- [Exercise goal] Look below for the line containing "camera: 20 degrees left, 10 degrees up". Reproduce it and every line after it exactly, and nothing more.
Segment Start: Data under study
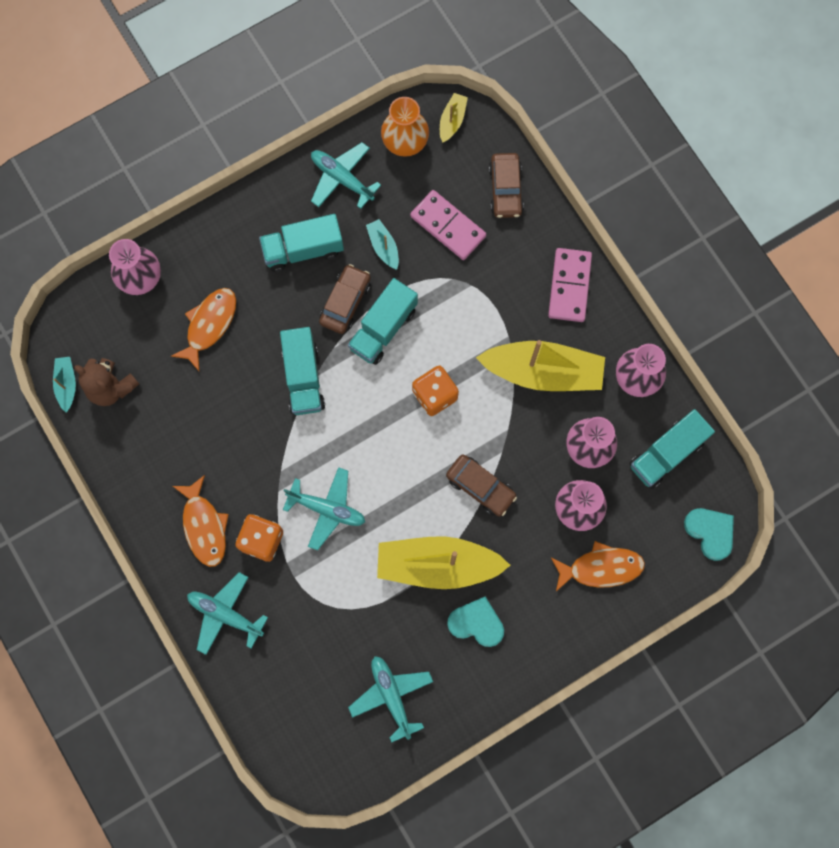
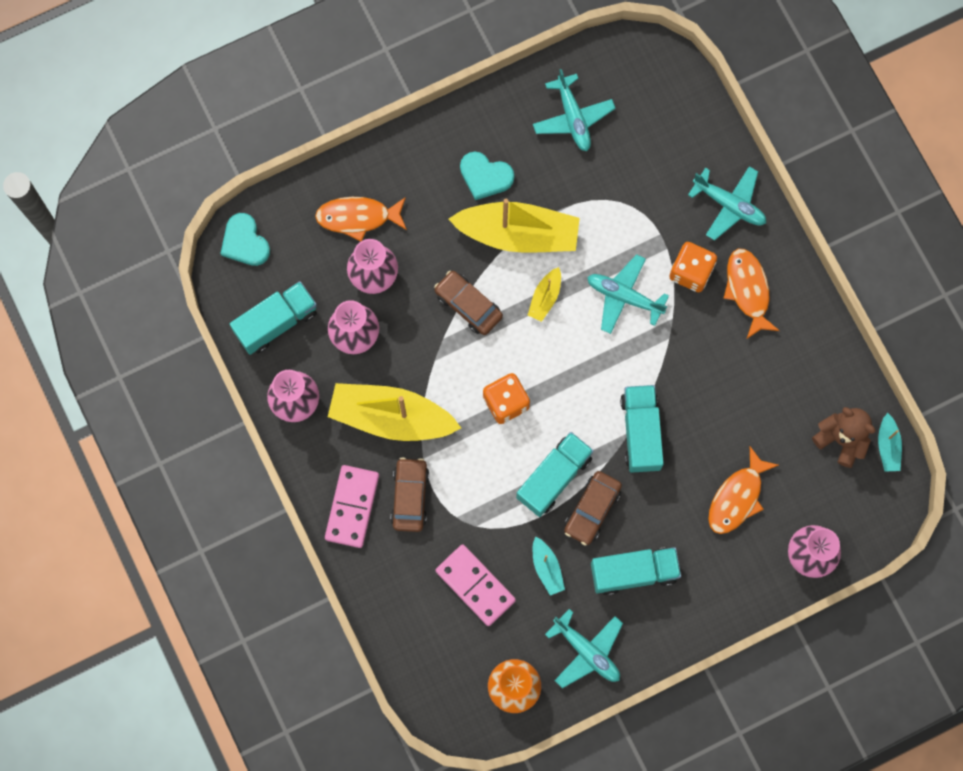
camera: 175 degrees left, 0 degrees up
(452, 121) = (459, 710): yellow boat -> yellow boat (545, 297)
(505, 189) = (408, 622): brown car -> brown car (410, 496)

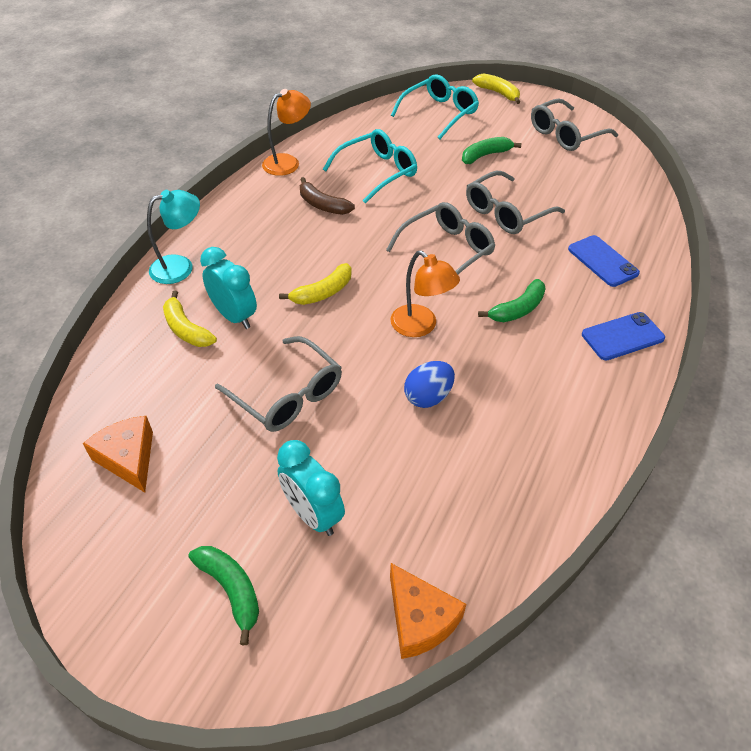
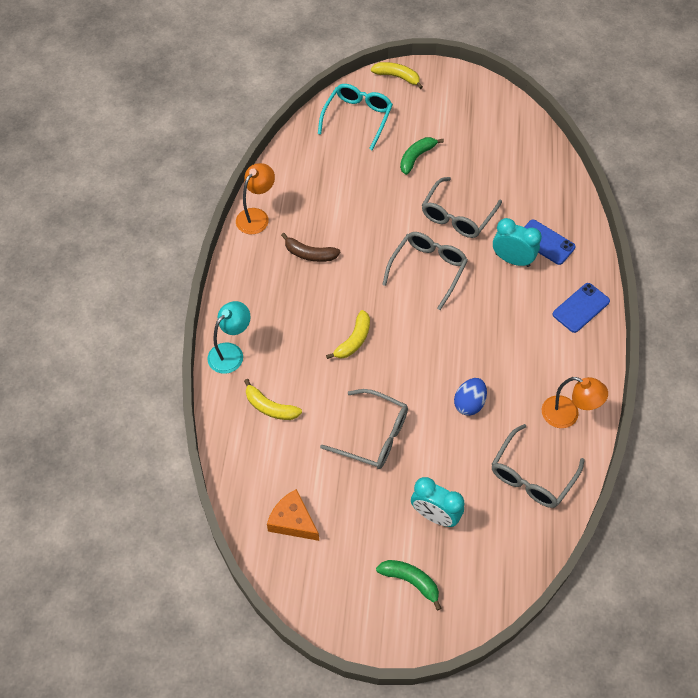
camera: 20 degrees left, 10 degrees up
(234, 316) = (299, 384): turquoise clock -> turquoise clock (512, 260)
(377, 172) = (336, 204): turquoise glasses -> none
(420, 326) = (439, 347): orange lamp -> orange lamp (567, 415)
(420, 619) = (529, 556): orange cheese -> none
(517, 309) = (501, 308): green banana -> none
(565, 134) = (472, 112): grey glasses -> grey glasses (532, 475)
Segment End: Data under study
- [Answer box]
camera: 20 degrees left, 10 degrees up
(234, 316) = (299, 384): turquoise clock -> turquoise clock (512, 260)
(377, 172) = (336, 204): turquoise glasses -> none
(420, 326) = (439, 347): orange lamp -> orange lamp (567, 415)
(420, 619) = (529, 556): orange cheese -> none
(517, 309) = (501, 308): green banana -> none
(565, 134) = (472, 112): grey glasses -> grey glasses (532, 475)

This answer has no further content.